What you need to do: Transcribe every line of the material below without change, apart from dropping the pictures.
■ ■ ■ ■
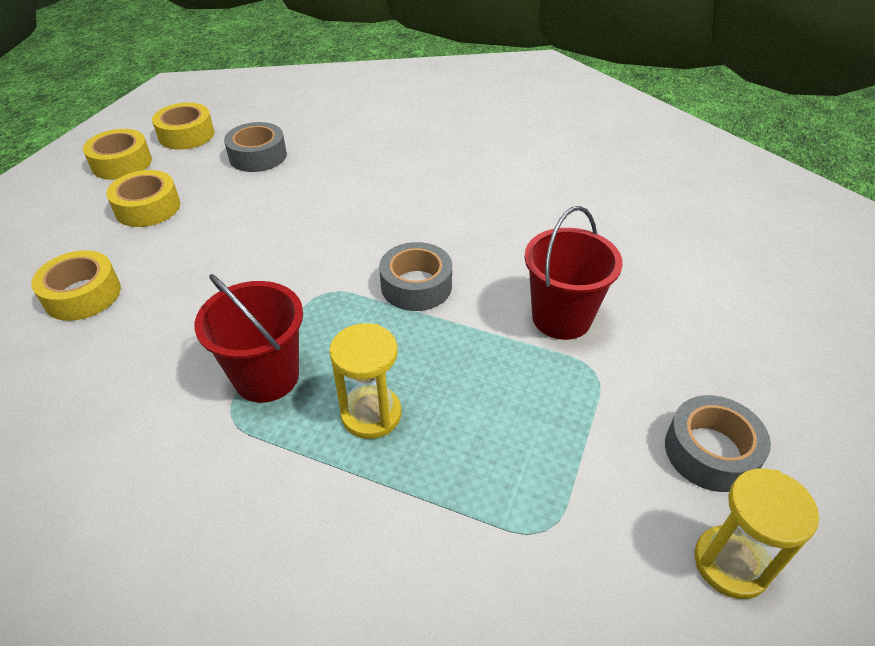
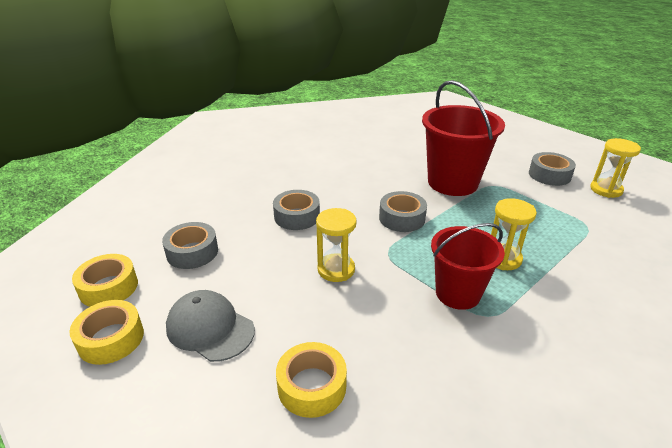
camera: 65 degrees left, 10 degrees down
(148, 208) = (210, 328): yellow tape -> grey cap
(271, 259) = (336, 270): none -> yellow hourglass
(363, 198) = (297, 216): none -> grey tape
(561, 318) = (452, 182): red bucket -> red bucket, size x1.53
■ ■ ■ ■
Exercise answer:
camera: 65 degrees left, 10 degrees down
(148, 208) = (210, 328): yellow tape -> grey cap
(271, 259) = (336, 270): none -> yellow hourglass
(363, 198) = (297, 216): none -> grey tape
(561, 318) = (452, 182): red bucket -> red bucket, size x1.53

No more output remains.